─── Data records
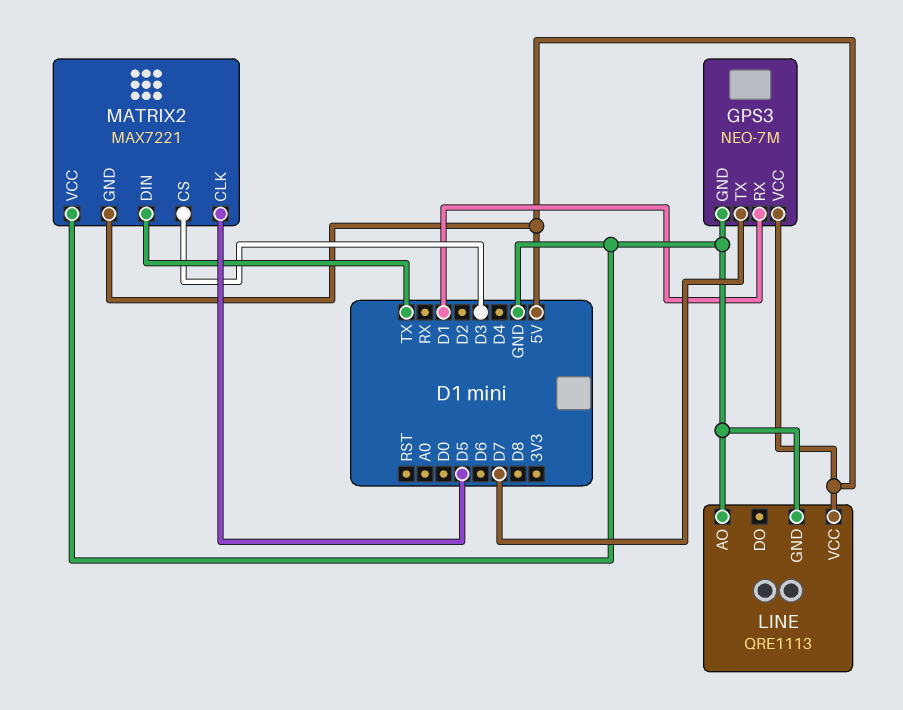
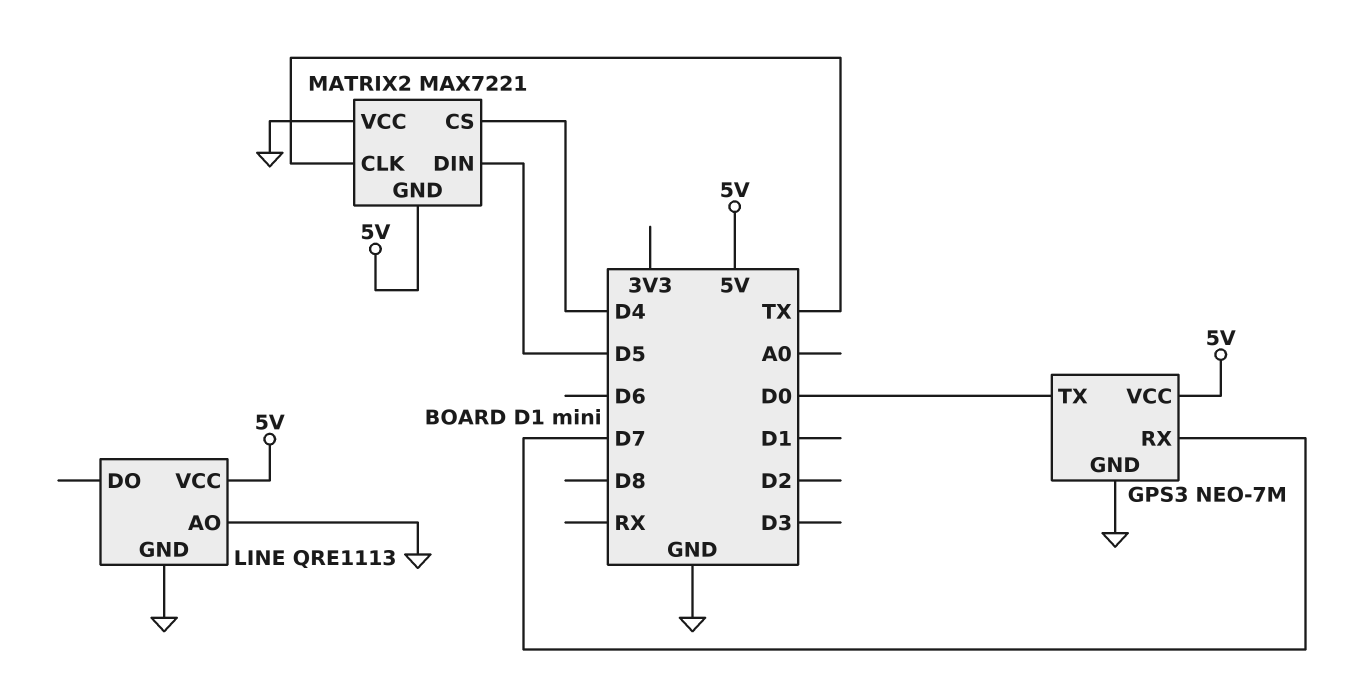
GPS3 pin RX: D1 -> D7
GPS3 pin TX: D7 -> D0
MATRIX2 pin CLK: D5 -> TX
MATRIX2 pin CS: D3 -> D4
MATRIX2 pin DIN: TX -> D5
──────
Work instruction >>
Every entry above should be printed again exactly, except for the pictures.

Result of this task >>
GPS3 pin RX: D1 -> D7
GPS3 pin TX: D7 -> D0
MATRIX2 pin CLK: D5 -> TX
MATRIX2 pin CS: D3 -> D4
MATRIX2 pin DIN: TX -> D5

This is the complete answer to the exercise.